Itemized modification records:
+ + + +
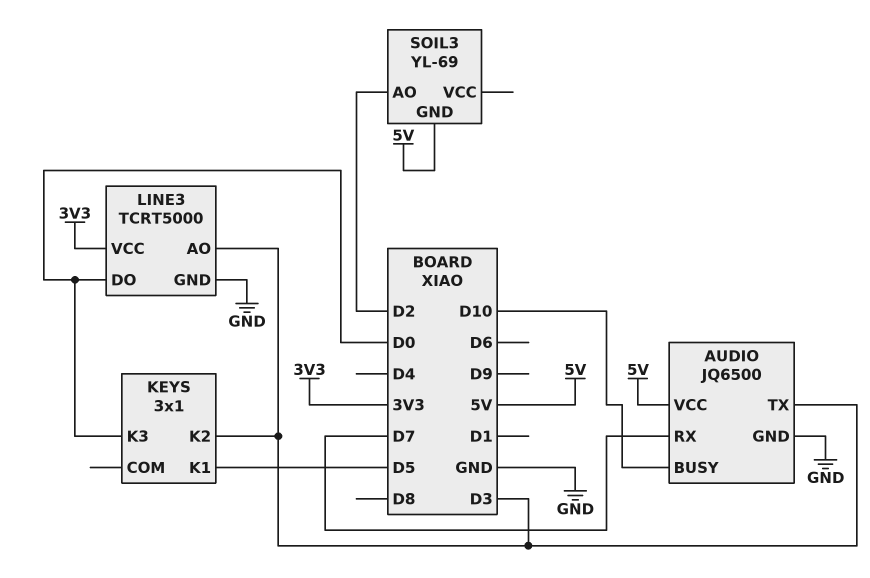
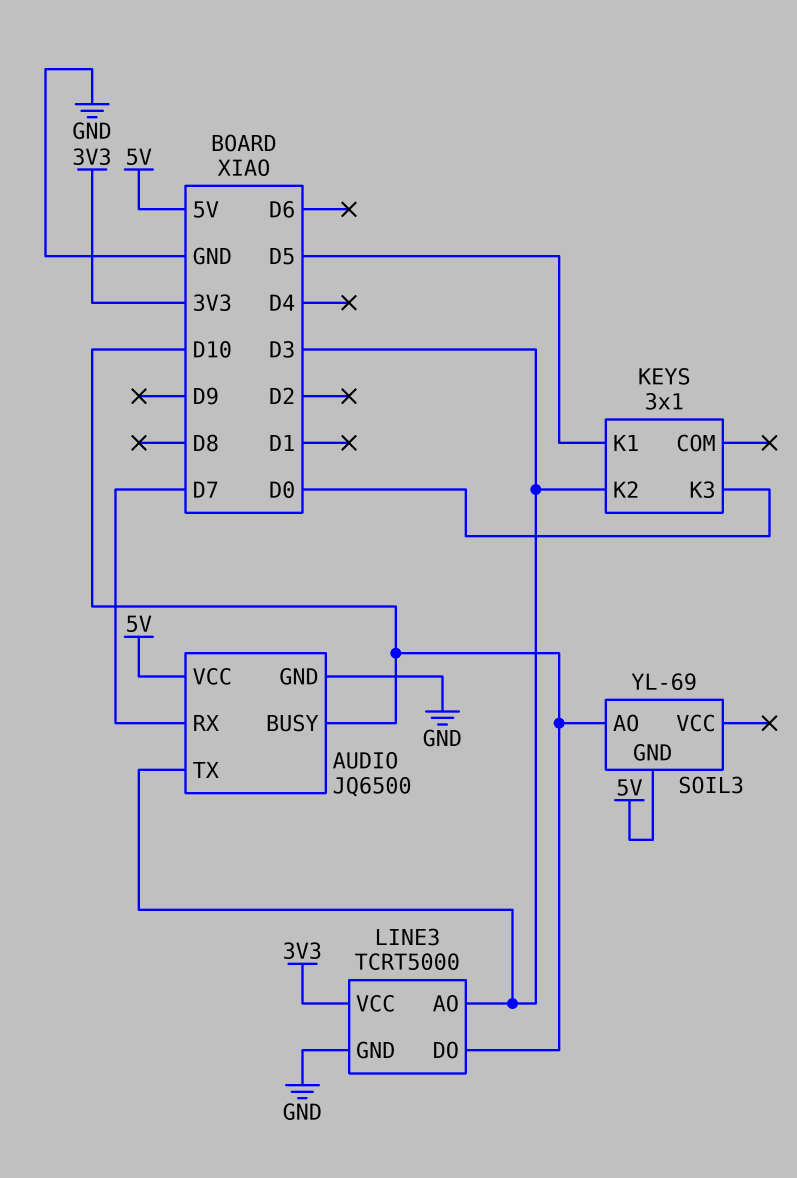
LINE3 pin DO: D0 -> D10
SOIL3 pin AO: D2 -> D10

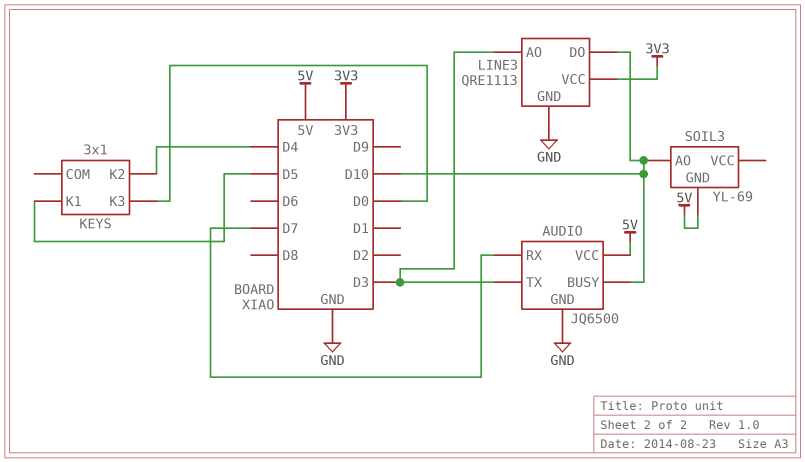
KEYS pin K2: D3 -> D4
LINE3: TCRT5000 -> QRE1113

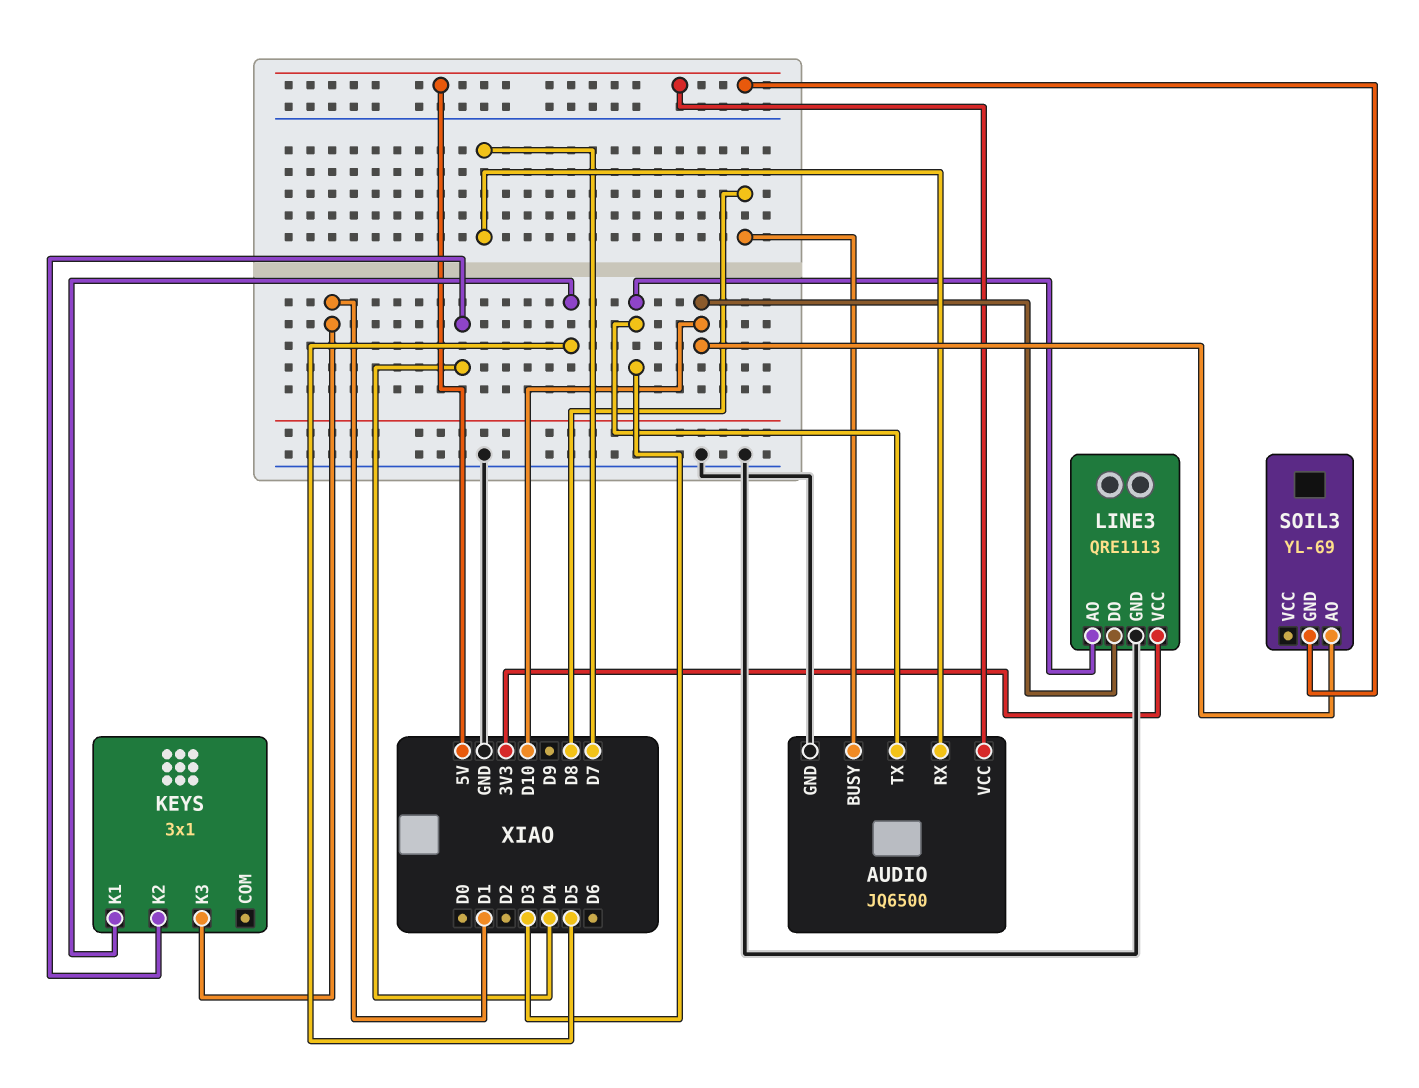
AUDIO pin BUSY: D10 -> D8
KEYS pin K3: D0 -> D1

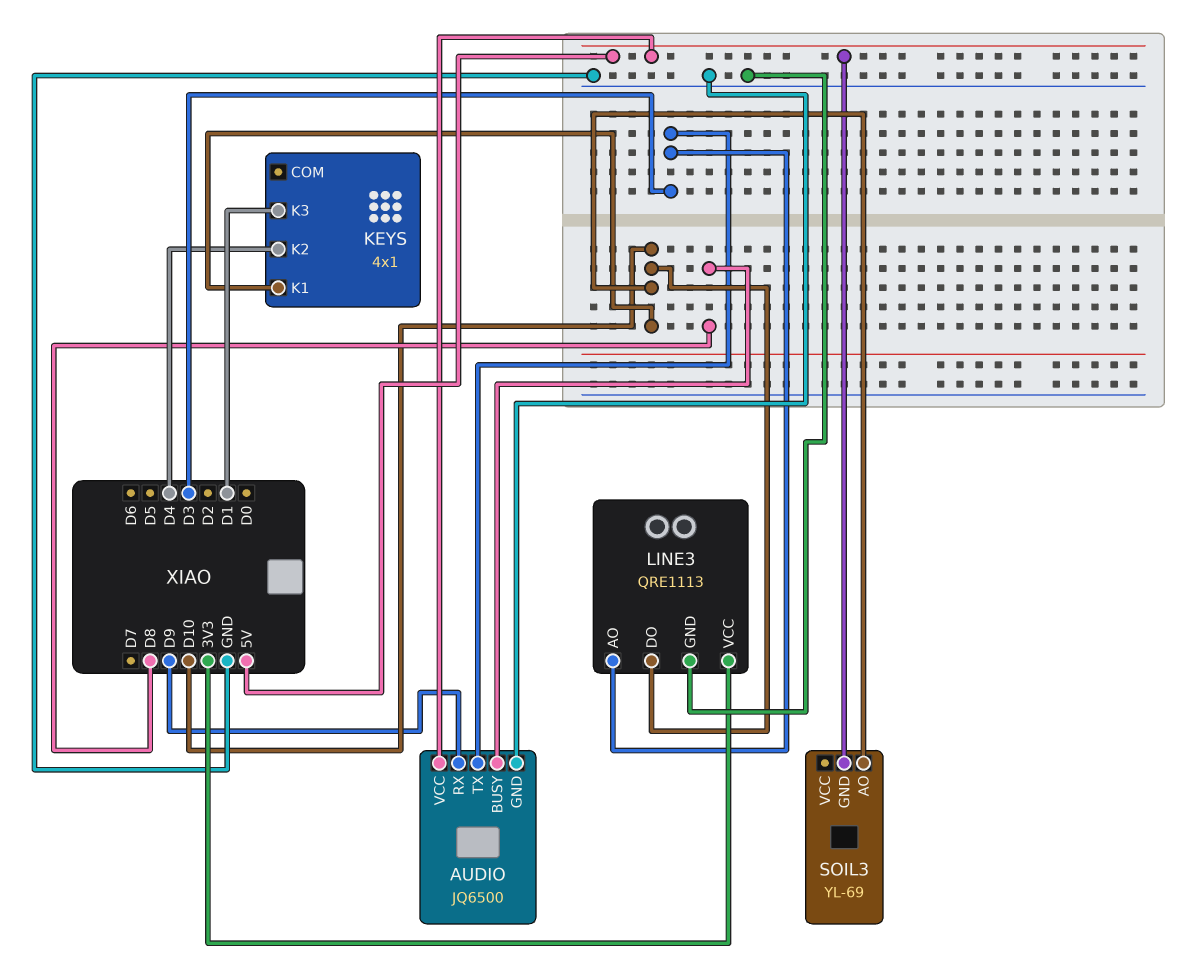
AUDIO pin RX: D7 -> D9
KEYS: 3x1 -> 4x1
KEYS pin K1: D5 -> D10

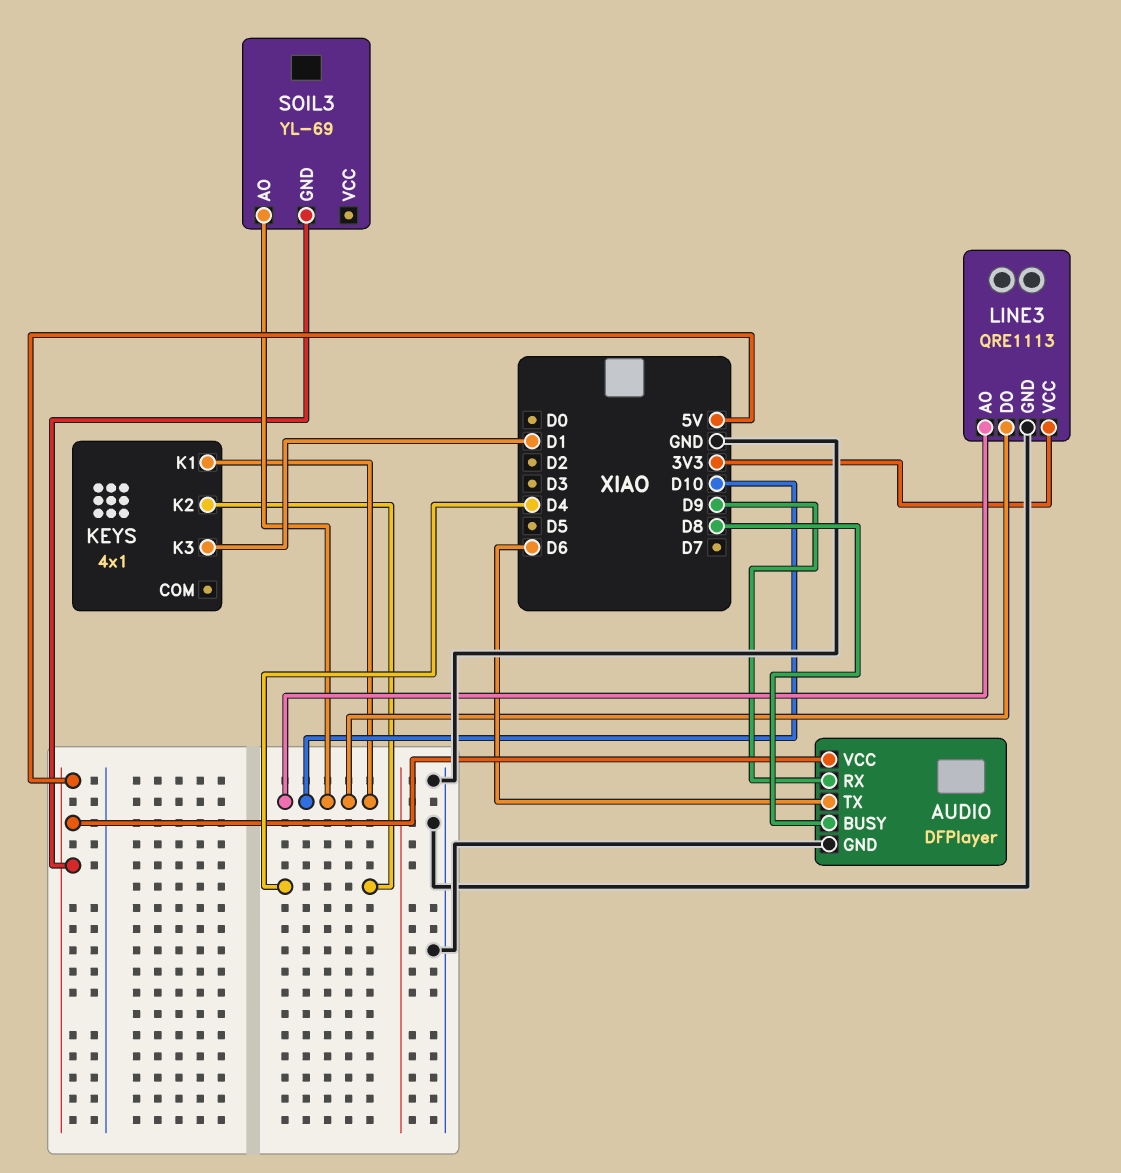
AUDIO: JQ6500 -> DFPlayer
AUDIO pin TX: D3 -> D6
LINE3 pin AO: D3 -> D10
+ + + +
» **Problem to work on**
Nothing but an exact copy of the data, without pictures, should be returned.

» **Exercise solution**
LINE3 pin DO: D0 -> D10
SOIL3 pin AO: D2 -> D10

KEYS pin K2: D3 -> D4
LINE3: TCRT5000 -> QRE1113

AUDIO pin BUSY: D10 -> D8
KEYS pin K3: D0 -> D1

AUDIO pin RX: D7 -> D9
KEYS: 3x1 -> 4x1
KEYS pin K1: D5 -> D10

AUDIO: JQ6500 -> DFPlayer
AUDIO pin TX: D3 -> D6
LINE3 pin AO: D3 -> D10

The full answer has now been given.